*** DATA SUPPLIED Section Begins ***

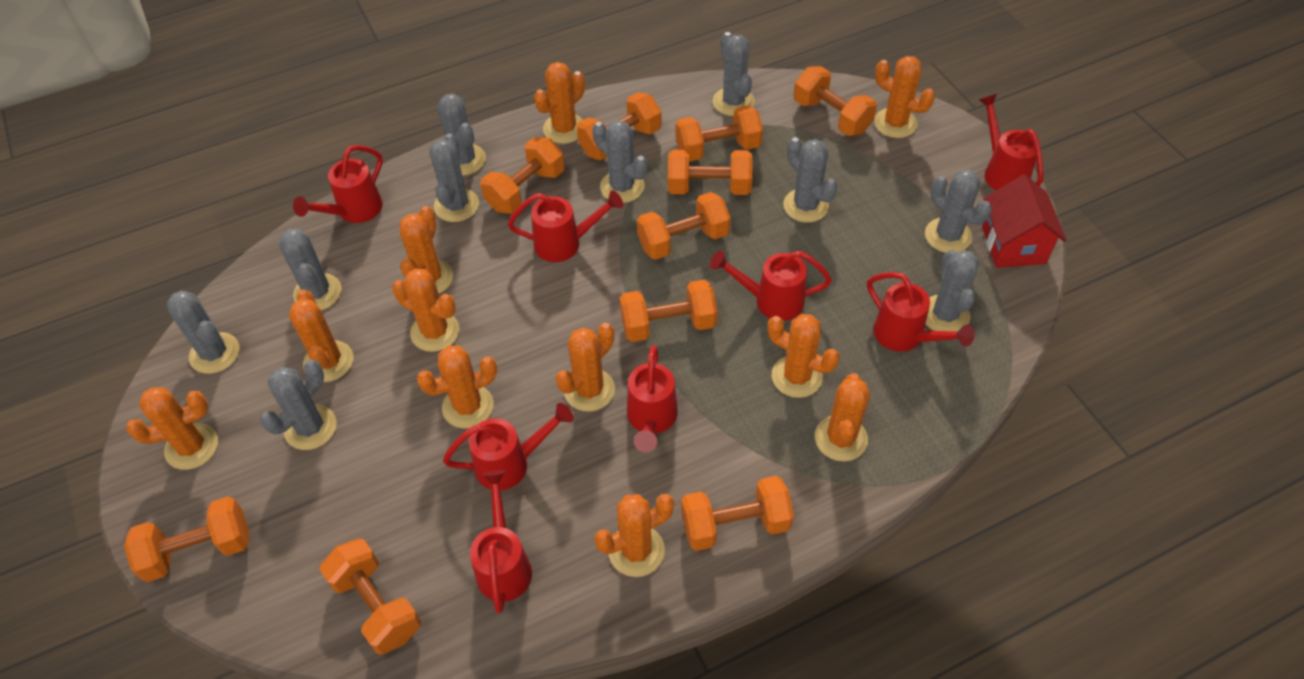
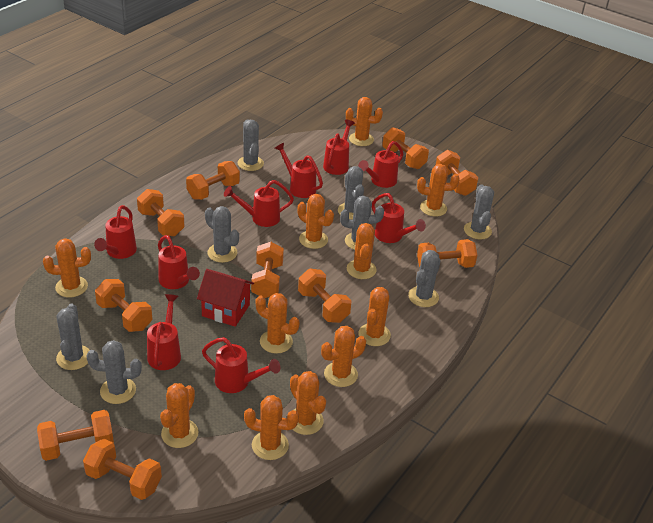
grey cactus: 10 -> 8
red watering can: 8 -> 9

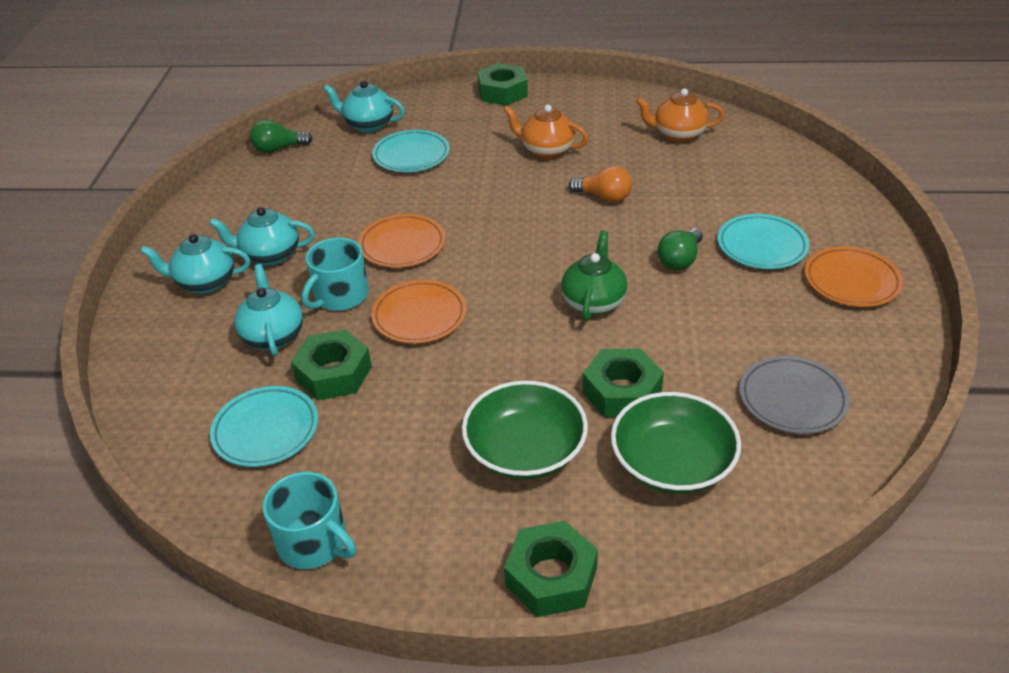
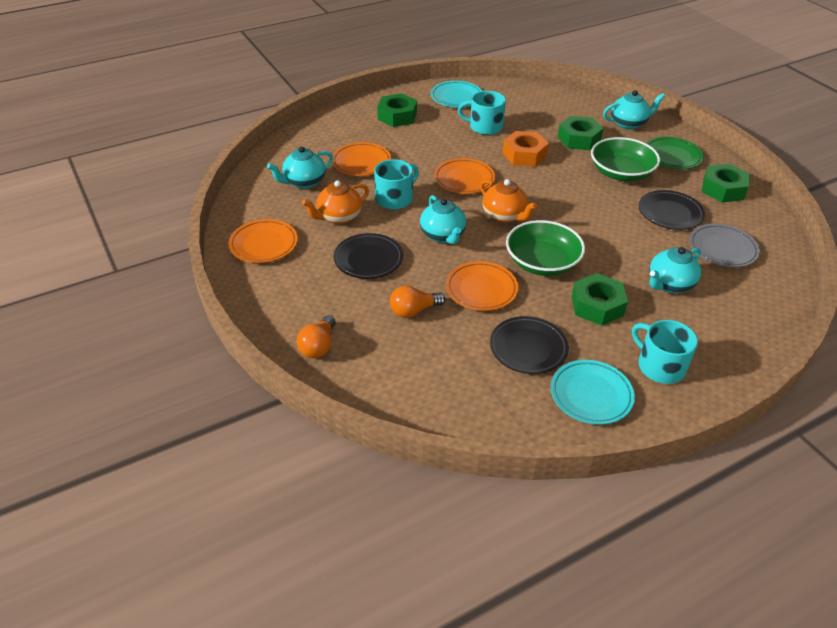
black plate: 0 -> 3
green light bulb: 2 -> 0
green plate: 0 -> 1
green teapot: 1 -> 0
orange light bulb: 1 -> 2
orange nut: 0 -> 1
orange plate: 3 -> 4
turquoise mug: 2 -> 3
turquoise plate: 3 -> 2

*** DATA SUPPLIED Section Ends ***

● **YOUR GOAL**
Images are to be left out when the records above are written out again exactly.

● **OUTPUT OF THE TASK**
grey cactus: 10 -> 8
red watering can: 8 -> 9

black plate: 0 -> 3
green light bulb: 2 -> 0
green plate: 0 -> 1
green teapot: 1 -> 0
orange light bulb: 1 -> 2
orange nut: 0 -> 1
orange plate: 3 -> 4
turquoise mug: 2 -> 3
turquoise plate: 3 -> 2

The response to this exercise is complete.